** start of Dataset **

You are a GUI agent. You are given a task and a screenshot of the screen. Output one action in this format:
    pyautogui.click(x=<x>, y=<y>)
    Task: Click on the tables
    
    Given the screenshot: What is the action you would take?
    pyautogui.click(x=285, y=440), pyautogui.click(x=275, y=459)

** end of Dataset **

→ **Task**
Copy the data above word for word, keeping every line and symbol unchanged.

→ **Written solution**
You are a GUI agent. You are given a task and a screenshot of the screen. Output one action in this format:
    pyautogui.click(x=<x>, y=<y>)
    Task: Click on the tables
    
    Given the screenshot: What is the action you would take?
    pyautogui.click(x=285, y=440), pyautogui.click(x=275, y=459)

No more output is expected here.